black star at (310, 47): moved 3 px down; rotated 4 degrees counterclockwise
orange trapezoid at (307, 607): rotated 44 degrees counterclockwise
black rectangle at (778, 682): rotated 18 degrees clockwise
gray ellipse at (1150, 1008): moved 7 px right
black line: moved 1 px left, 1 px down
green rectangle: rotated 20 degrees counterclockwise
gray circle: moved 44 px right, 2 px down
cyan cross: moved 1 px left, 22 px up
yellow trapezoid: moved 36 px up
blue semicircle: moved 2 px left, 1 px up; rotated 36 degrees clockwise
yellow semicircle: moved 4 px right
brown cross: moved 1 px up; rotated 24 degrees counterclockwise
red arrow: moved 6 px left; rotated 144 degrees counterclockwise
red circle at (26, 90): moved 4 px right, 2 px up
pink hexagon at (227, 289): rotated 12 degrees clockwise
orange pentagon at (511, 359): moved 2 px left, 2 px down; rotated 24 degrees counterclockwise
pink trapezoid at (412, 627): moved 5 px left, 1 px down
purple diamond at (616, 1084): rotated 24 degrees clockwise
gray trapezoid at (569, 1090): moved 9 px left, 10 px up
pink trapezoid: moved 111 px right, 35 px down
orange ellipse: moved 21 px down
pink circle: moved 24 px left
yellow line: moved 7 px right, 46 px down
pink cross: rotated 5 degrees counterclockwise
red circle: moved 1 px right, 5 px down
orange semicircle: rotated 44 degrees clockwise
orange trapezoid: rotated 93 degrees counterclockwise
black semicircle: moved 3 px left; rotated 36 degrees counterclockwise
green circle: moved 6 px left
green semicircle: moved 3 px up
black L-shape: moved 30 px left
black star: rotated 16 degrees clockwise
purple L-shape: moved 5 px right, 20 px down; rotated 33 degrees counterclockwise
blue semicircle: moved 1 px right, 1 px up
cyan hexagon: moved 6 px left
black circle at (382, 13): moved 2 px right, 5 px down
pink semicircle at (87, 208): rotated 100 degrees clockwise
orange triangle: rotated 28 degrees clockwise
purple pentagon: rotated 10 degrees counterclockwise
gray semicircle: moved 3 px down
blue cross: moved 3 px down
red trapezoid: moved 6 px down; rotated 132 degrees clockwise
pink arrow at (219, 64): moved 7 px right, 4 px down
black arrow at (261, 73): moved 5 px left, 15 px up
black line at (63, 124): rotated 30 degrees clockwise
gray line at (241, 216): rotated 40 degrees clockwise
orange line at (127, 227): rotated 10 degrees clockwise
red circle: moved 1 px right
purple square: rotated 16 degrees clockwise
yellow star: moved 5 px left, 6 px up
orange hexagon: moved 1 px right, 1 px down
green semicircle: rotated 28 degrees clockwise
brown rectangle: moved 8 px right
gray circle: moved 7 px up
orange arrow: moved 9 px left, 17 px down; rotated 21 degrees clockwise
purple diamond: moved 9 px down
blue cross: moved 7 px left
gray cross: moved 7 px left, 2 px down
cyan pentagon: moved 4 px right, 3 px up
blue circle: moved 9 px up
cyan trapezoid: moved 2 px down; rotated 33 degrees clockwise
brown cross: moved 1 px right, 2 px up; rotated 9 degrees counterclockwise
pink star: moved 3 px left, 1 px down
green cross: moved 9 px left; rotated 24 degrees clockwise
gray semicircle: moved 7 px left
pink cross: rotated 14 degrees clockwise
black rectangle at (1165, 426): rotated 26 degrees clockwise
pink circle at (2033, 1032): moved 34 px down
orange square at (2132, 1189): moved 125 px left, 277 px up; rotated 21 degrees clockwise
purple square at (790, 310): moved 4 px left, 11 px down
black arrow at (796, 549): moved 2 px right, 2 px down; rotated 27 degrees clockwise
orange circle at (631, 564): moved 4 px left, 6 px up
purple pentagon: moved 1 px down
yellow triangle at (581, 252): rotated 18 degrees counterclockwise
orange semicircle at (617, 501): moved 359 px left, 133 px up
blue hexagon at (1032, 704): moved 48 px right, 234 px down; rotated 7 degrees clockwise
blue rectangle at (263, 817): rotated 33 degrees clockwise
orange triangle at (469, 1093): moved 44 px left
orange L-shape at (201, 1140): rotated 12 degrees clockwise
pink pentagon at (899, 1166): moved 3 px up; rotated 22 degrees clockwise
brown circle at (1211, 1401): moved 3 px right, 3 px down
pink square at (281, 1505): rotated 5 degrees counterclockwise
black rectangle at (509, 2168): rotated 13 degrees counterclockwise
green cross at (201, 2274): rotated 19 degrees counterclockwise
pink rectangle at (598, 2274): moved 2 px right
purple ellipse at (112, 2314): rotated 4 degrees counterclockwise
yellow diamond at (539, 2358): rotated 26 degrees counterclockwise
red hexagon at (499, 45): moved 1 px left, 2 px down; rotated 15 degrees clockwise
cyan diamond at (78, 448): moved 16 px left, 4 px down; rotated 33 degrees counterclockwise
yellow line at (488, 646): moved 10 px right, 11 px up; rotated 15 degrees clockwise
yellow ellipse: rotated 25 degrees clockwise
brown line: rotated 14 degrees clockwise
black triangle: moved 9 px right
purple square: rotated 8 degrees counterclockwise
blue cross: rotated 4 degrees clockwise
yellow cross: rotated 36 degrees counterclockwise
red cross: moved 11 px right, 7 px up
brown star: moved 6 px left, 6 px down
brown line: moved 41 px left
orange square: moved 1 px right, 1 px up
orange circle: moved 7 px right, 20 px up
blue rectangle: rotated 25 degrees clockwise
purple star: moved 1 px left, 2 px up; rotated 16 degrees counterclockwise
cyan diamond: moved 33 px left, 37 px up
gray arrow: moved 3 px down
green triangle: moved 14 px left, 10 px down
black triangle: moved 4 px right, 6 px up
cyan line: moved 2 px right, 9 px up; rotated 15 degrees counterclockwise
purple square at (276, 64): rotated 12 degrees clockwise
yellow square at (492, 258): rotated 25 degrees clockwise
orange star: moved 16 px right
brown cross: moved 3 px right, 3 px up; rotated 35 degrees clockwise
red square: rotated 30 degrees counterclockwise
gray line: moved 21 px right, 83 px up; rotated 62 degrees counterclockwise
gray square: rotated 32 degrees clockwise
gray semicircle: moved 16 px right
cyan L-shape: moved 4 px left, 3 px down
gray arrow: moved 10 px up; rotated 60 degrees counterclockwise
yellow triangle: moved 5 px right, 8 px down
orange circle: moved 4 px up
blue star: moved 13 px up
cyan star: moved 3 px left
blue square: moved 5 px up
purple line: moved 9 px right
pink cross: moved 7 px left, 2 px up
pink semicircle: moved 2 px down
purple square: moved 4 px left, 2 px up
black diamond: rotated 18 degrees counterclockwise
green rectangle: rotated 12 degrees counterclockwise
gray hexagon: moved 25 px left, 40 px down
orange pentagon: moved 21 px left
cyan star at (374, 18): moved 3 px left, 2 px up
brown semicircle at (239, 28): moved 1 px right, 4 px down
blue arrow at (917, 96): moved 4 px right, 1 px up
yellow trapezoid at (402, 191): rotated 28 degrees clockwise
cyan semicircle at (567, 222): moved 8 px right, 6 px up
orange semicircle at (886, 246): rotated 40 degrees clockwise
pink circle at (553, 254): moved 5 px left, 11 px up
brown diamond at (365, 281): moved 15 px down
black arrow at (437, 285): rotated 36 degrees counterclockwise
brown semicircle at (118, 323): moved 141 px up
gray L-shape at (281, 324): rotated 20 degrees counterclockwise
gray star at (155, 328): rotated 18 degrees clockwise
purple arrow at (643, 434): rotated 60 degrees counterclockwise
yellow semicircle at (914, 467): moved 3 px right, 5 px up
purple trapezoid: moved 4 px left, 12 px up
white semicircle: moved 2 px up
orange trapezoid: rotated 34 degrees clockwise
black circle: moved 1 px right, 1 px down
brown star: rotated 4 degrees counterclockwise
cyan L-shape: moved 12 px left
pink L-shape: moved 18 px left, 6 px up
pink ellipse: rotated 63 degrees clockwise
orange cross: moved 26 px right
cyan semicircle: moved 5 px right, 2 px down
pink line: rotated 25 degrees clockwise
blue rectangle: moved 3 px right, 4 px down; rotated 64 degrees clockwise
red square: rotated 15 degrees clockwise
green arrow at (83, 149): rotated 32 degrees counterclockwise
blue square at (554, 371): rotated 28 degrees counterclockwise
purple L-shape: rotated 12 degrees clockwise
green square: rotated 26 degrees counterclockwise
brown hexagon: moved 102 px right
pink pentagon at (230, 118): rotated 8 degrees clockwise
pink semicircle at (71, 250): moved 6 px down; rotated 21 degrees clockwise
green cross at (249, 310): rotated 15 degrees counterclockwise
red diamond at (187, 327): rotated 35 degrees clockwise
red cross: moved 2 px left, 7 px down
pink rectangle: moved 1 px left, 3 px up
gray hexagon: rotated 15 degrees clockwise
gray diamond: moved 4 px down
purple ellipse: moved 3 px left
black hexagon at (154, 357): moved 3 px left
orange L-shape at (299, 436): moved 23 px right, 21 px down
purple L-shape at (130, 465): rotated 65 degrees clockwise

★ ★ ★

__Task__
Beginning with the line above that contains "black triangle: moved 9 px right", copy each line exactly up to and including the line that contains "brown star: moved 6 px left, 6 px down", and go no further.

__Written reply__
black triangle: moved 9 px right
purple square: rotated 8 degrees counterclockwise
blue cross: rotated 4 degrees clockwise
yellow cross: rotated 36 degrees counterclockwise
red cross: moved 11 px right, 7 px up
brown star: moved 6 px left, 6 px down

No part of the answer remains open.